Source material ->

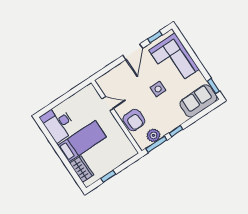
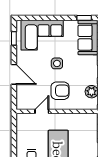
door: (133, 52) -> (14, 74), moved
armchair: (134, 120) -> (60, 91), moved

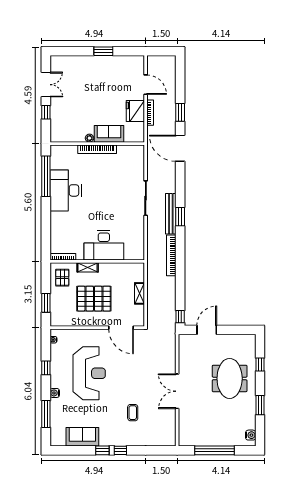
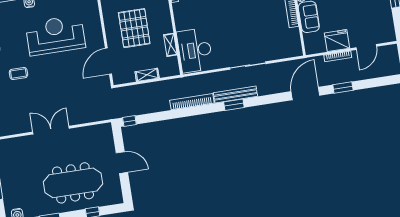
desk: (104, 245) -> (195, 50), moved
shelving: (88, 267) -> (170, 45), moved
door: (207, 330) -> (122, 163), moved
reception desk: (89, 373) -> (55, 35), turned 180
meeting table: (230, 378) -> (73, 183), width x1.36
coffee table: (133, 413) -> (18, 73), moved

To do -> Reproduce each entry verbatim, excluding any embedded images.

Solved problem ->
door: (133, 52) -> (14, 74), moved
armchair: (134, 120) -> (60, 91), moved

desk: (104, 245) -> (195, 50), moved
shelving: (88, 267) -> (170, 45), moved
door: (207, 330) -> (122, 163), moved
reception desk: (89, 373) -> (55, 35), turned 180
meeting table: (230, 378) -> (73, 183), width x1.36
coffee table: (133, 413) -> (18, 73), moved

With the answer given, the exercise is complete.